-- Data shown --
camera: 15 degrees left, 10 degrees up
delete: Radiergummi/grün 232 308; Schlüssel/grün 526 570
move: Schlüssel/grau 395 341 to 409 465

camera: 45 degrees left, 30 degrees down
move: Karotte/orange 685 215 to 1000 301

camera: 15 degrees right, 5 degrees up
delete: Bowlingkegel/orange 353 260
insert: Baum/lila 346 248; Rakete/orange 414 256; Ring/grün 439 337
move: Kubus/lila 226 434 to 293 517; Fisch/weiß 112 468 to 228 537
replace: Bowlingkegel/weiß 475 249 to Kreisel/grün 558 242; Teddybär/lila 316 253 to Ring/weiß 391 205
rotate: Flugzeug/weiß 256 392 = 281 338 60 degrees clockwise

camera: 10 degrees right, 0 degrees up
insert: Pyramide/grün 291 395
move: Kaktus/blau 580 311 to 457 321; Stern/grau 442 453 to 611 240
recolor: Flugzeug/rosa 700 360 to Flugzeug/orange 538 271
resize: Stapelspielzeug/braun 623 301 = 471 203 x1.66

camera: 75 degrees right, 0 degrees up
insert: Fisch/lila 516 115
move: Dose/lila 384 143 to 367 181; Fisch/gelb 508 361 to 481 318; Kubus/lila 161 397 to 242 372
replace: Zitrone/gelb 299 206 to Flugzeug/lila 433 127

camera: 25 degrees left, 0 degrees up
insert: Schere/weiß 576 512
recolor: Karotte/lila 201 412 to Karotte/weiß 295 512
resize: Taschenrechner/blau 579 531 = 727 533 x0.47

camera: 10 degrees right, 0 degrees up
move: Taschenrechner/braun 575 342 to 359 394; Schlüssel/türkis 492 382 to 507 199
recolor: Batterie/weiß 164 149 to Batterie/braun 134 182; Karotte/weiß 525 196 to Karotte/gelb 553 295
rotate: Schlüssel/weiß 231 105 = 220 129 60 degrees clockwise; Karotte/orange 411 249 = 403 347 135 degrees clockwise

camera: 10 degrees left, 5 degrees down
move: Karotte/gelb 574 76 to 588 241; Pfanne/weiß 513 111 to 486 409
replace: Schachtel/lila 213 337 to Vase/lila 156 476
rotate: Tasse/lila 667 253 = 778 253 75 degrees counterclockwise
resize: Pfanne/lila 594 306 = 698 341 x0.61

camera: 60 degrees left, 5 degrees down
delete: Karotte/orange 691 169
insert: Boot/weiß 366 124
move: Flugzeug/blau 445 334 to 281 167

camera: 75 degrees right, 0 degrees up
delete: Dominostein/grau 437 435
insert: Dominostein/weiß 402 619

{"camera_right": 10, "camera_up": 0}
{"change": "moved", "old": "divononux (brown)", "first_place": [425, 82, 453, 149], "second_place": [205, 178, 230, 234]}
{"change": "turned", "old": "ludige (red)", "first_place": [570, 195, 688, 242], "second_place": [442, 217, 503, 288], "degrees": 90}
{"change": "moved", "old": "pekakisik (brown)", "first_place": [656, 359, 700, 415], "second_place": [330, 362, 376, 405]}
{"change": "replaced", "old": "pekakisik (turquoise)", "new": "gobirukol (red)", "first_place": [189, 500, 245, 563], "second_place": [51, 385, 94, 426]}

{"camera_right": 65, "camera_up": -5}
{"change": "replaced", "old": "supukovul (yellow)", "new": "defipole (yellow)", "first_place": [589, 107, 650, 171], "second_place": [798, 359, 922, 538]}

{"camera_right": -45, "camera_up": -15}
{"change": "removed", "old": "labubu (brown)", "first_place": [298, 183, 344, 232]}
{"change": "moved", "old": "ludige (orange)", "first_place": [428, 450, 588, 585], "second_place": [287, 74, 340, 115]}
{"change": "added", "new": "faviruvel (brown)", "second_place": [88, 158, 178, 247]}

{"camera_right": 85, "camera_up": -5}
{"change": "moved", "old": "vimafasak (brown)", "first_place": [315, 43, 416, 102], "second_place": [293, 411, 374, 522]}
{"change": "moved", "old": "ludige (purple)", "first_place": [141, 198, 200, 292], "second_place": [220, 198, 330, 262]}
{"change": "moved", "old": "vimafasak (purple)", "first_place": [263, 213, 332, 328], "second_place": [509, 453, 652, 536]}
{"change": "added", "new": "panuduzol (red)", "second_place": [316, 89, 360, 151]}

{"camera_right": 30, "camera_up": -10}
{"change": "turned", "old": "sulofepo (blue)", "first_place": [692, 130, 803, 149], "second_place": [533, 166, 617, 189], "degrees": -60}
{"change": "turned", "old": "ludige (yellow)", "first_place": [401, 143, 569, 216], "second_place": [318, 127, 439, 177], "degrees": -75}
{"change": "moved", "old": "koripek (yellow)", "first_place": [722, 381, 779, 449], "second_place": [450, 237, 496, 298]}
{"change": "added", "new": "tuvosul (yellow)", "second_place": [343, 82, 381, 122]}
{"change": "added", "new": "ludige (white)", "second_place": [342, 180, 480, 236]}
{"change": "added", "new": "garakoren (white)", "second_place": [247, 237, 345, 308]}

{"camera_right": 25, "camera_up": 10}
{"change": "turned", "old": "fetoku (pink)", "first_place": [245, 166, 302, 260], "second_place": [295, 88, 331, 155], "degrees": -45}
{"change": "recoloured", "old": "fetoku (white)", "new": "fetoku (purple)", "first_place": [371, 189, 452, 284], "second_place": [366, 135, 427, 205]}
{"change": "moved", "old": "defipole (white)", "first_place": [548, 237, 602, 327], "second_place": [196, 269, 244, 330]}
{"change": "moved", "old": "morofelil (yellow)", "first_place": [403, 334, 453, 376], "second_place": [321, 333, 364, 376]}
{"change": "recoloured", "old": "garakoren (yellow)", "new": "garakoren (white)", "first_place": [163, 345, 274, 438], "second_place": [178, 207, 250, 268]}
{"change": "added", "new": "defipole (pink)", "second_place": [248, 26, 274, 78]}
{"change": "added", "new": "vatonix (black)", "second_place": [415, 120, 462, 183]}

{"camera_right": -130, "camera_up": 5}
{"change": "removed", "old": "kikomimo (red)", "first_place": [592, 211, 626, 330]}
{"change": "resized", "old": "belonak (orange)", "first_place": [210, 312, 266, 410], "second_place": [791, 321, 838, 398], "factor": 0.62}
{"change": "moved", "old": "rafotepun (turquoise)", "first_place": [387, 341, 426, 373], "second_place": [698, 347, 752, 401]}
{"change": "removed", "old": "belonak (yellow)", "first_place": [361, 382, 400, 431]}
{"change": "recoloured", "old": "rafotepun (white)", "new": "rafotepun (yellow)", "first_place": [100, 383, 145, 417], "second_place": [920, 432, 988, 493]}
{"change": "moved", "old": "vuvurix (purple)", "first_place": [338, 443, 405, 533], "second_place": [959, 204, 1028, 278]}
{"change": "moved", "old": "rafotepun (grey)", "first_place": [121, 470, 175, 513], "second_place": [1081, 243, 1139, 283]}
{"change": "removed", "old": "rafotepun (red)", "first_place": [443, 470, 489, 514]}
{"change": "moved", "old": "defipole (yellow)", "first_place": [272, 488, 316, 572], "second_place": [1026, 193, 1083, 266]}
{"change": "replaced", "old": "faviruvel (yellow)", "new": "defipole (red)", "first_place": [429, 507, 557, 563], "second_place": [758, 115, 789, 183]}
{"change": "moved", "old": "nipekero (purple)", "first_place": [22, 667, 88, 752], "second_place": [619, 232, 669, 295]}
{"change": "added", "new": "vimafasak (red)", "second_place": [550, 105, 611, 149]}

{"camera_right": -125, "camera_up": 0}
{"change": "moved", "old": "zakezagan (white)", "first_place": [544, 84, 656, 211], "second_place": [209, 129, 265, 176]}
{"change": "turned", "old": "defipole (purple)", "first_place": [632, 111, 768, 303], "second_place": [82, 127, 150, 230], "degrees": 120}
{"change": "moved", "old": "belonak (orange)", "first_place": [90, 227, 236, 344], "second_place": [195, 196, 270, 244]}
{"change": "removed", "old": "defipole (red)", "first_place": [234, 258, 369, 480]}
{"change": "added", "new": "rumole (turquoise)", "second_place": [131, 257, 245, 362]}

-- Activity --
Copy out the data above word for word, starting at its first line and ending with the line that contains "delete: Radiergummi/grün 232".

-- Solution to the exercise --
camera: 15 degrees left, 10 degrees up
delete: Radiergummi/grün 232 308; Schlüssel/grün 526 570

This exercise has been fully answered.